### Description of the task
Set down all of the data exactly. Pictures stay out of the copy.

### Recorded data
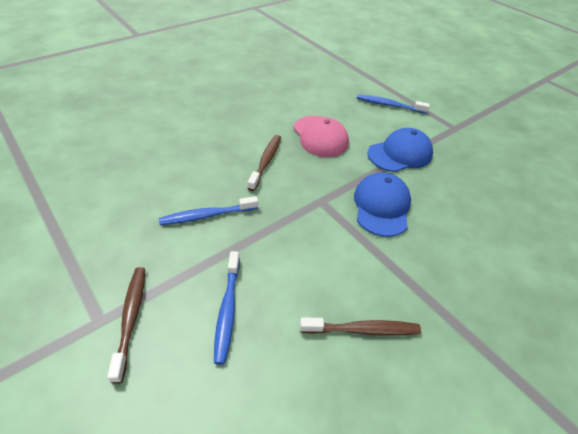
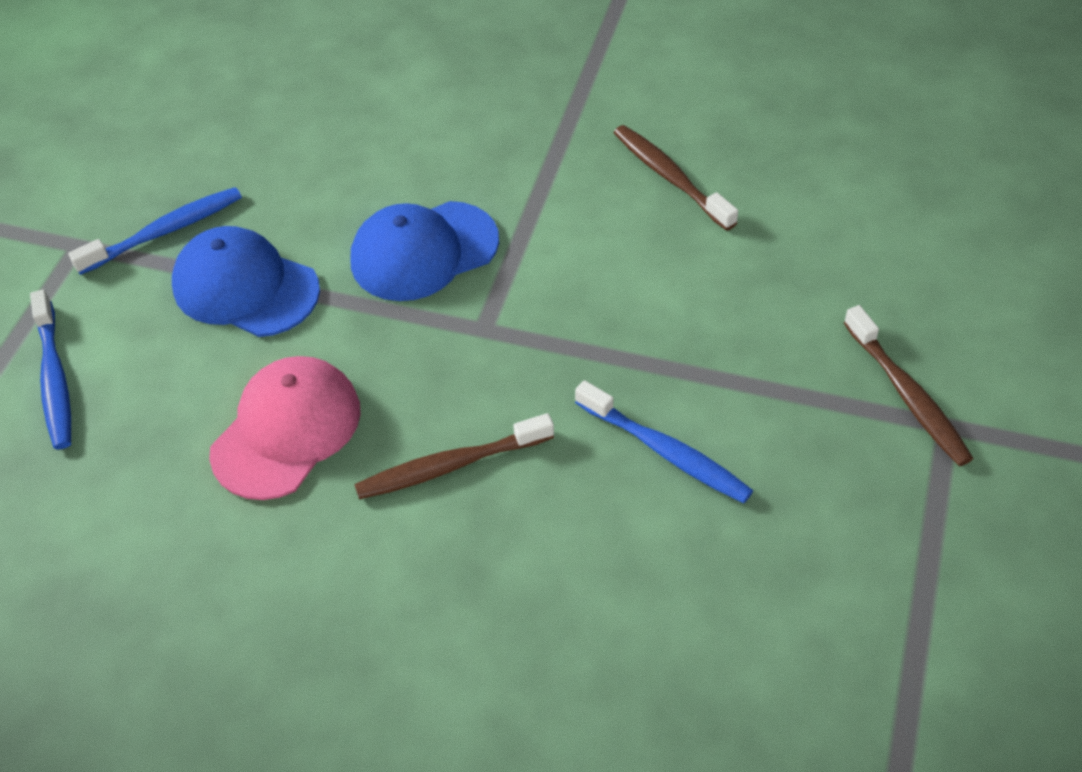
camera: 120 degrees left, 5 degrees up
(131, 319) = (907, 394): brown toothbrush -> brown toothbrush turned 75 degrees counterclockwise
(228, 309) = (784, 310): blue toothbrush -> blue toothbrush (164, 232)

### Answer to the problem
camera: 120 degrees left, 5 degrees up
(131, 319) = (907, 394): brown toothbrush -> brown toothbrush turned 75 degrees counterclockwise
(228, 309) = (784, 310): blue toothbrush -> blue toothbrush (164, 232)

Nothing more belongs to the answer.